§ **Task to complete**: Give back an exact copy of the lines in the records below, from the line that has "SD2 pin SCK: D4 -> RX" through the line that has "BARO2: BME680 -> BME280", and nothing besides.

§ **Revision comparison data**:
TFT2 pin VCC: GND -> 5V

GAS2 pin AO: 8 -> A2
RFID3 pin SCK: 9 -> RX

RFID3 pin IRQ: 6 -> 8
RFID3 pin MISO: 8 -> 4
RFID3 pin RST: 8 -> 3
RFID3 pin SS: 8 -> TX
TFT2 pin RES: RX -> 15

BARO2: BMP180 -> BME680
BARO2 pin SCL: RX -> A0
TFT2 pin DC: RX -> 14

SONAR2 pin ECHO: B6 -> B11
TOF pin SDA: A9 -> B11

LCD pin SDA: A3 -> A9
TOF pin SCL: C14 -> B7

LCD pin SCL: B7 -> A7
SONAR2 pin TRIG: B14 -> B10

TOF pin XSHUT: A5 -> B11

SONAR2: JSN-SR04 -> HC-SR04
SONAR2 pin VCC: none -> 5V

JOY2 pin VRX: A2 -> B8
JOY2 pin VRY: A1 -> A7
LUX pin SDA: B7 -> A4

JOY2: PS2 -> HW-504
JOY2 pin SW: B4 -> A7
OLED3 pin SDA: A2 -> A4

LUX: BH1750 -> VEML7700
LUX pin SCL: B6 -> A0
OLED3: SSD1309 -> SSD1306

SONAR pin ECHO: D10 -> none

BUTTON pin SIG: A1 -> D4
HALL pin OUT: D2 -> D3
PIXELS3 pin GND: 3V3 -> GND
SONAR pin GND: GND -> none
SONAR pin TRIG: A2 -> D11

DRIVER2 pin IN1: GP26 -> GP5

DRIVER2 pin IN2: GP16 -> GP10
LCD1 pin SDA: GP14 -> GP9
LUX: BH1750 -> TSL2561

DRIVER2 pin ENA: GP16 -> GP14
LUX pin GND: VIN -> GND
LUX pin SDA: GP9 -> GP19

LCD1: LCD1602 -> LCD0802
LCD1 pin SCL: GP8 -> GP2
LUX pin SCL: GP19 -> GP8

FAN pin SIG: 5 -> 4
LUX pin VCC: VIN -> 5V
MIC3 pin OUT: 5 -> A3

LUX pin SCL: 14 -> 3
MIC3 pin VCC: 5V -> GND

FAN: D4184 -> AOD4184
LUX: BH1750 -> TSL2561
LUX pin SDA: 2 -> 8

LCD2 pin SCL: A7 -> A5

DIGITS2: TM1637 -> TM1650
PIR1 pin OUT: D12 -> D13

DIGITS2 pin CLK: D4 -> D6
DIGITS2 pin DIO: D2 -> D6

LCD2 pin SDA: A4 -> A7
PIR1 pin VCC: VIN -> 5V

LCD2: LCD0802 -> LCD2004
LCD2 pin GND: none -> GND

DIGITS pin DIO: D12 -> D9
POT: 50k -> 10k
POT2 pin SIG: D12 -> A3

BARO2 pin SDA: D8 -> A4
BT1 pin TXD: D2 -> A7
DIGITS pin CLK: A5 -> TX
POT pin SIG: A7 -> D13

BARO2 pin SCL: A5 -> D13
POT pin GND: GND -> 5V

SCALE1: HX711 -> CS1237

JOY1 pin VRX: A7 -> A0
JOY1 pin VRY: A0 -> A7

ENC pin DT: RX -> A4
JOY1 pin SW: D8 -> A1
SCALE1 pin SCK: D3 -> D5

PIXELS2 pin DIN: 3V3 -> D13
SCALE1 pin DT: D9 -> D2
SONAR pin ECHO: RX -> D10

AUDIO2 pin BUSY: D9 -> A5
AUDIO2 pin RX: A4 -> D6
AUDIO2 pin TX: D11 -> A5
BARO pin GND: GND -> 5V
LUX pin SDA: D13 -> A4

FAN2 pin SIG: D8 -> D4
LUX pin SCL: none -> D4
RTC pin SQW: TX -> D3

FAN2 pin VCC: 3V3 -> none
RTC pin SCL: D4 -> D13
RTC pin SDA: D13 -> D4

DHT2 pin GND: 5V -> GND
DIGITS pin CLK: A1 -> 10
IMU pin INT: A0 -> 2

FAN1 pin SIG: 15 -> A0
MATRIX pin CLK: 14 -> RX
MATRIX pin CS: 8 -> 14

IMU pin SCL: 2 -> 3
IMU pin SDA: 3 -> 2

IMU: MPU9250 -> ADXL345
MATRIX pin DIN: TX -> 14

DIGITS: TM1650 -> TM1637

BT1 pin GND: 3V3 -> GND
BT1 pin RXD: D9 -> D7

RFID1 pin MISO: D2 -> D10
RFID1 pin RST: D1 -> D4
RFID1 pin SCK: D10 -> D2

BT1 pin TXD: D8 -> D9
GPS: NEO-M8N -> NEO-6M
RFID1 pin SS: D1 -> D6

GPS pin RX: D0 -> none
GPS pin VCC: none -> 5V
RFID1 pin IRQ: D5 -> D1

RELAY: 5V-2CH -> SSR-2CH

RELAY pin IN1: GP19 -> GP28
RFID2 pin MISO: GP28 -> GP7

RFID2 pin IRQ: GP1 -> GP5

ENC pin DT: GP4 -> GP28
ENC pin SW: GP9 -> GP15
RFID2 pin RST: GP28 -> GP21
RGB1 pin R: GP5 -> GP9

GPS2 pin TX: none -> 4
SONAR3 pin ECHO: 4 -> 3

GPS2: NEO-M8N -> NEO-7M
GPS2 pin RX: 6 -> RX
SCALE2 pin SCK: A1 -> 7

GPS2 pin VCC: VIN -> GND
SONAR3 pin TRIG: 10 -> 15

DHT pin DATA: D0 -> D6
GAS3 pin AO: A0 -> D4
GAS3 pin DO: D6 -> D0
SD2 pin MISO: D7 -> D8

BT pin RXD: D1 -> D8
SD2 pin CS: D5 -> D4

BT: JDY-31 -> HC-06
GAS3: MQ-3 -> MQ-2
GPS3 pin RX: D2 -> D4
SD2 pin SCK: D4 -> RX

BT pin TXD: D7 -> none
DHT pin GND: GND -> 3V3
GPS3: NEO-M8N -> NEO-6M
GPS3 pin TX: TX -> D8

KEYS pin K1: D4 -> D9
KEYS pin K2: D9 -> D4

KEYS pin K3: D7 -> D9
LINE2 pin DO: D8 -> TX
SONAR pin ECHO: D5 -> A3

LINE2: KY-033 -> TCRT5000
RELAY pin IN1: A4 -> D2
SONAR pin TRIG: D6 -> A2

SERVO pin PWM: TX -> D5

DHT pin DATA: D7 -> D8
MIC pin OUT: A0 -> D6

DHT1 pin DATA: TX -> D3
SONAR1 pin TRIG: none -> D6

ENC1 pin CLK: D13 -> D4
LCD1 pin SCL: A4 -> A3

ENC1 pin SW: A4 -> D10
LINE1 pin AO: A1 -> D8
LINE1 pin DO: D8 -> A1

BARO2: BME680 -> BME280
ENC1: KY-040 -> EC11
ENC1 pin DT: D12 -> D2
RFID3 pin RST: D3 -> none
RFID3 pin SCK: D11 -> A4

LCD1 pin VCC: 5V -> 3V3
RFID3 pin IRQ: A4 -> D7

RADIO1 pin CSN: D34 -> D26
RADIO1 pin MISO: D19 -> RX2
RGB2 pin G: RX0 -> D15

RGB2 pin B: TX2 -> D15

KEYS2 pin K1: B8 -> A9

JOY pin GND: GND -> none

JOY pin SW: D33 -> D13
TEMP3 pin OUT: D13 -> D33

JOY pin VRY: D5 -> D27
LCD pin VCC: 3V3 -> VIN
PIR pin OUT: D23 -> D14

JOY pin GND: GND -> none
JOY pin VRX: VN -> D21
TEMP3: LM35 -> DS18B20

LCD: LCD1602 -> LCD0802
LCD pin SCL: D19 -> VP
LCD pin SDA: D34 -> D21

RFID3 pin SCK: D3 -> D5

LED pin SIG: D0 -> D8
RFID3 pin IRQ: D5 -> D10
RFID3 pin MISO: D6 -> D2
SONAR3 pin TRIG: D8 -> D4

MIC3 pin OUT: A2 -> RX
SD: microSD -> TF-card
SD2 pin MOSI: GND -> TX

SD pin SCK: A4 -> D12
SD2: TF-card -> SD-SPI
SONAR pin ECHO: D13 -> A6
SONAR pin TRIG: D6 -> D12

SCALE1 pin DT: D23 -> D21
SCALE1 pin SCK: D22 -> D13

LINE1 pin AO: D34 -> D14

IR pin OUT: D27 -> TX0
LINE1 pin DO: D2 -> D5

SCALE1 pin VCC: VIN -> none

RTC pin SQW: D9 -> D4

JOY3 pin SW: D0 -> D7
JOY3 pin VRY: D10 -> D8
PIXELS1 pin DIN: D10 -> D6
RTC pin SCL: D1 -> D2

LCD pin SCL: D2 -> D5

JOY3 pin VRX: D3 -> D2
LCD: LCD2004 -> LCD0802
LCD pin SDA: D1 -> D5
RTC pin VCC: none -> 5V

§ **Task answer**:
SD2 pin SCK: D4 -> RX

BT pin TXD: D7 -> none
DHT pin GND: GND -> 3V3
GPS3: NEO-M8N -> NEO-6M
GPS3 pin TX: TX -> D8

KEYS pin K1: D4 -> D9
KEYS pin K2: D9 -> D4

KEYS pin K3: D7 -> D9
LINE2 pin DO: D8 -> TX
SONAR pin ECHO: D5 -> A3

LINE2: KY-033 -> TCRT5000
RELAY pin IN1: A4 -> D2
SONAR pin TRIG: D6 -> A2

SERVO pin PWM: TX -> D5

DHT pin DATA: D7 -> D8
MIC pin OUT: A0 -> D6

DHT1 pin DATA: TX -> D3
SONAR1 pin TRIG: none -> D6

ENC1 pin CLK: D13 -> D4
LCD1 pin SCL: A4 -> A3

ENC1 pin SW: A4 -> D10
LINE1 pin AO: A1 -> D8
LINE1 pin DO: D8 -> A1

BARO2: BME680 -> BME280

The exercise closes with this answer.